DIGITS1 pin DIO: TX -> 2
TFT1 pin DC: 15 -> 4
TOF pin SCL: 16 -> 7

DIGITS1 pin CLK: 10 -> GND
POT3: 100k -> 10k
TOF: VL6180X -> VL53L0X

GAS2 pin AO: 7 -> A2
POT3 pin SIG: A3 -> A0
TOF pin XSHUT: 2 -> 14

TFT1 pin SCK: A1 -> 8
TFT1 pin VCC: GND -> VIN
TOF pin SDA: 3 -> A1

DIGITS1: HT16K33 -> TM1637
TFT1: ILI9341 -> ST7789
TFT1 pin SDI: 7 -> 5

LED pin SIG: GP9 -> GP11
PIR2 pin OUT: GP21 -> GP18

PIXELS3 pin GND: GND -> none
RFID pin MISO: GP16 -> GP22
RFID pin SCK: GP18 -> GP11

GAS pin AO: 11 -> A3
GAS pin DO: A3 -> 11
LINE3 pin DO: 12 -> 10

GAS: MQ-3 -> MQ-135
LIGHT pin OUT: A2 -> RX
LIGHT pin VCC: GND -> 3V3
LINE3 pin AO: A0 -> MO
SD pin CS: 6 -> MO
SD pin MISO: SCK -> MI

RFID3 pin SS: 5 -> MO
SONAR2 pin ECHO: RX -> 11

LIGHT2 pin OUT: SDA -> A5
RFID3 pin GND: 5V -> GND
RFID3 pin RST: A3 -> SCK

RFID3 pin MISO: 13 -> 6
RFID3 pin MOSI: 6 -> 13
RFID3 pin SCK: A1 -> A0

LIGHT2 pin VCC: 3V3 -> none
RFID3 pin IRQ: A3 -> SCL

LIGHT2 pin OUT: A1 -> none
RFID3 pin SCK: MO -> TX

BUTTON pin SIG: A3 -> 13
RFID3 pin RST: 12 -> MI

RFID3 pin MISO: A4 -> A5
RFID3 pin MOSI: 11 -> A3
◇ ◇ ◇ ◇ ◇ ◇ ◇
■ Exercise instructions: Lines from the one containing "PIXELS3 pin GND: GND -> none" through the final line of the material should be set down exactly, and no other lines.

■ Answer to the exercise:
PIXELS3 pin GND: GND -> none
RFID pin MISO: GP16 -> GP22
RFID pin SCK: GP18 -> GP11

GAS pin AO: 11 -> A3
GAS pin DO: A3 -> 11
LINE3 pin DO: 12 -> 10

GAS: MQ-3 -> MQ-135
LIGHT pin OUT: A2 -> RX
LIGHT pin VCC: GND -> 3V3
LINE3 pin AO: A0 -> MO
SD pin CS: 6 -> MO
SD pin MISO: SCK -> MI

RFID3 pin SS: 5 -> MO
SONAR2 pin ECHO: RX -> 11

LIGHT2 pin OUT: SDA -> A5
RFID3 pin GND: 5V -> GND
RFID3 pin RST: A3 -> SCK

RFID3 pin MISO: 13 -> 6
RFID3 pin MOSI: 6 -> 13
RFID3 pin SCK: A1 -> A0

LIGHT2 pin VCC: 3V3 -> none
RFID3 pin IRQ: A3 -> SCL

LIGHT2 pin OUT: A1 -> none
RFID3 pin SCK: MO -> TX

BUTTON pin SIG: A3 -> 13
RFID3 pin RST: 12 -> MI

RFID3 pin MISO: A4 -> A5
RFID3 pin MOSI: 11 -> A3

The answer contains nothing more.